BEGIN GIVEN DATA

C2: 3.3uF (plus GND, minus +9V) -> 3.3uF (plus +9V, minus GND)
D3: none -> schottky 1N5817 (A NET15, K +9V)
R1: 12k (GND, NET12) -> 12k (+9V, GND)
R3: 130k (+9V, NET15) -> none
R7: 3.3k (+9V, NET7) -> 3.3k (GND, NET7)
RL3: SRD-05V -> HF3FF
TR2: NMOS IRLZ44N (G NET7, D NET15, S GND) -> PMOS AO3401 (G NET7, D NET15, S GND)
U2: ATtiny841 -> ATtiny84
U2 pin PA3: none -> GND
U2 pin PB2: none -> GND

END GIVEN DATA
BEGIN GIVEN DATA

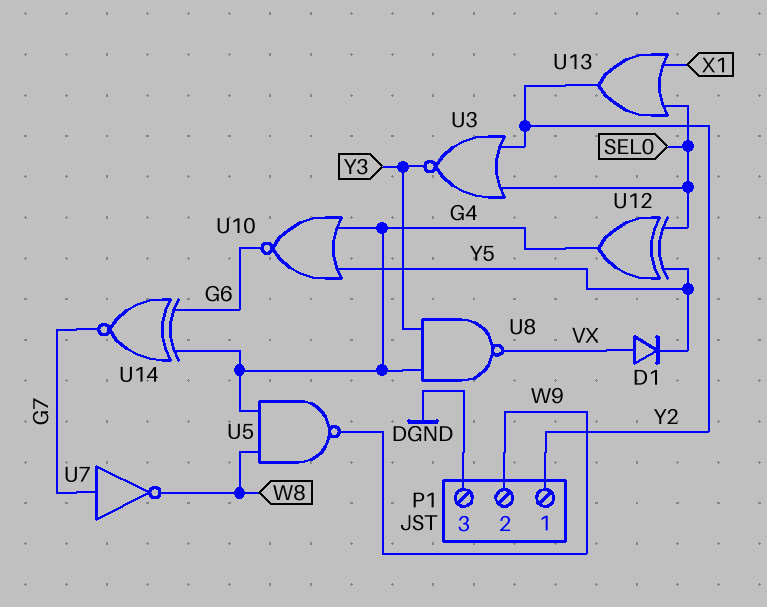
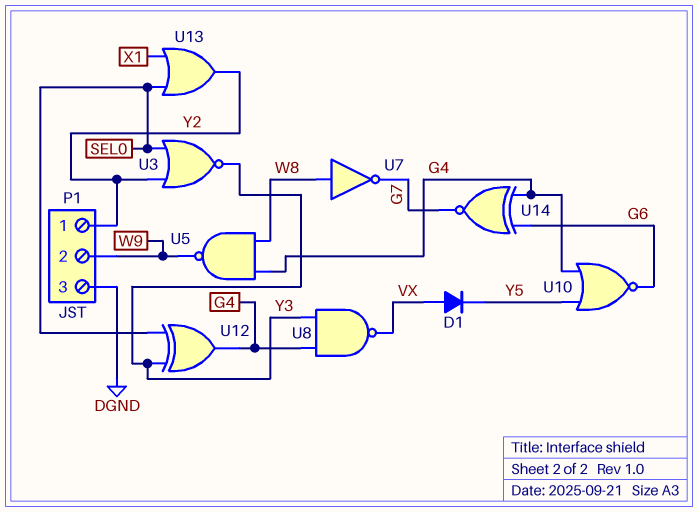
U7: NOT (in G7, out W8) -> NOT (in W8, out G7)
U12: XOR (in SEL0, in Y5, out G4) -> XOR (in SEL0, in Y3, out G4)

END GIVEN DATA
BEGIN GIVEN DATA

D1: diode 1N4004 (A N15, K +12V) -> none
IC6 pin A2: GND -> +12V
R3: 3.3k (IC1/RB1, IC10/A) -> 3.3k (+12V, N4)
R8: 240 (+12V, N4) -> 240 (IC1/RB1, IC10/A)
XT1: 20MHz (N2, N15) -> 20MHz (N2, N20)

END GIVEN DATA

» **WORK TASK**
Reproduce exactly the entries above, limited to the lines from the one with "C2: 3.3uF (plus" through the one with "U2 pin PB2: none -> GND", both included.

» **EXPECTED OUTPUT**
C2: 3.3uF (plus GND, minus +9V) -> 3.3uF (plus +9V, minus GND)
D3: none -> schottky 1N5817 (A NET15, K +9V)
R1: 12k (GND, NET12) -> 12k (+9V, GND)
R3: 130k (+9V, NET15) -> none
R7: 3.3k (+9V, NET7) -> 3.3k (GND, NET7)
RL3: SRD-05V -> HF3FF
TR2: NMOS IRLZ44N (G NET7, D NET15, S GND) -> PMOS AO3401 (G NET7, D NET15, S GND)
U2: ATtiny841 -> ATtiny84
U2 pin PA3: none -> GND
U2 pin PB2: none -> GND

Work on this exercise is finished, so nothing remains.